▶ _Assignment_
A complete and exact copy of the data below is required.

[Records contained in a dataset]
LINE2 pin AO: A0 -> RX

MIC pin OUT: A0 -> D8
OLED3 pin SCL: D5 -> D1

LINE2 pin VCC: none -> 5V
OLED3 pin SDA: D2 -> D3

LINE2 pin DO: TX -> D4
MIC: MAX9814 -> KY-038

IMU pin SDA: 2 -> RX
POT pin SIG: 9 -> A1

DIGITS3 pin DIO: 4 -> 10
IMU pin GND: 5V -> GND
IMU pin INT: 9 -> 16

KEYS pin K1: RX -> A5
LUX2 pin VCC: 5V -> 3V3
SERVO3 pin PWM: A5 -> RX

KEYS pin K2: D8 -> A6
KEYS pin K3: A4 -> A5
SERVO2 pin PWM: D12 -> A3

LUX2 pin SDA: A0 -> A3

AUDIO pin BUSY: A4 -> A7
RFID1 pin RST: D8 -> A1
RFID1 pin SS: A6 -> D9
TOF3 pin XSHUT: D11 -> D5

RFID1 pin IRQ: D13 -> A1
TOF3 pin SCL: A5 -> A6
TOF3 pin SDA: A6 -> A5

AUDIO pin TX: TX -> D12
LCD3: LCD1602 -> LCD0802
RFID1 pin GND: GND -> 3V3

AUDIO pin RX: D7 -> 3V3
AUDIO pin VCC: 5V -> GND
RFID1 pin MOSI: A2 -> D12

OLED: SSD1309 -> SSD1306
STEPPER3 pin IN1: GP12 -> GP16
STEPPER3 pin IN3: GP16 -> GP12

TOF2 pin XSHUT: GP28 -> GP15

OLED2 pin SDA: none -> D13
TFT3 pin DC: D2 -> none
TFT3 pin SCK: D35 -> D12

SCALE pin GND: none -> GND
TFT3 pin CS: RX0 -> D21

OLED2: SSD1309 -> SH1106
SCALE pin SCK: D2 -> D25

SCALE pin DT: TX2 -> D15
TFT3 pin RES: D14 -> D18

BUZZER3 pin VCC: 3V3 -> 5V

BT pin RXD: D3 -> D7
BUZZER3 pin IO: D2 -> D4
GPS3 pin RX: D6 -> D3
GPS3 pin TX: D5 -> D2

▶ _Finished task_
LINE2 pin AO: A0 -> RX

MIC pin OUT: A0 -> D8
OLED3 pin SCL: D5 -> D1

LINE2 pin VCC: none -> 5V
OLED3 pin SDA: D2 -> D3

LINE2 pin DO: TX -> D4
MIC: MAX9814 -> KY-038

IMU pin SDA: 2 -> RX
POT pin SIG: 9 -> A1

DIGITS3 pin DIO: 4 -> 10
IMU pin GND: 5V -> GND
IMU pin INT: 9 -> 16

KEYS pin K1: RX -> A5
LUX2 pin VCC: 5V -> 3V3
SERVO3 pin PWM: A5 -> RX

KEYS pin K2: D8 -> A6
KEYS pin K3: A4 -> A5
SERVO2 pin PWM: D12 -> A3

LUX2 pin SDA: A0 -> A3

AUDIO pin BUSY: A4 -> A7
RFID1 pin RST: D8 -> A1
RFID1 pin SS: A6 -> D9
TOF3 pin XSHUT: D11 -> D5

RFID1 pin IRQ: D13 -> A1
TOF3 pin SCL: A5 -> A6
TOF3 pin SDA: A6 -> A5

AUDIO pin TX: TX -> D12
LCD3: LCD1602 -> LCD0802
RFID1 pin GND: GND -> 3V3

AUDIO pin RX: D7 -> 3V3
AUDIO pin VCC: 5V -> GND
RFID1 pin MOSI: A2 -> D12

OLED: SSD1309 -> SSD1306
STEPPER3 pin IN1: GP12 -> GP16
STEPPER3 pin IN3: GP16 -> GP12

TOF2 pin XSHUT: GP28 -> GP15

OLED2 pin SDA: none -> D13
TFT3 pin DC: D2 -> none
TFT3 pin SCK: D35 -> D12

SCALE pin GND: none -> GND
TFT3 pin CS: RX0 -> D21

OLED2: SSD1309 -> SH1106
SCALE pin SCK: D2 -> D25

SCALE pin DT: TX2 -> D15
TFT3 pin RES: D14 -> D18

BUZZER3 pin VCC: 3V3 -> 5V

BT pin RXD: D3 -> D7
BUZZER3 pin IO: D2 -> D4
GPS3 pin RX: D6 -> D3
GPS3 pin TX: D5 -> D2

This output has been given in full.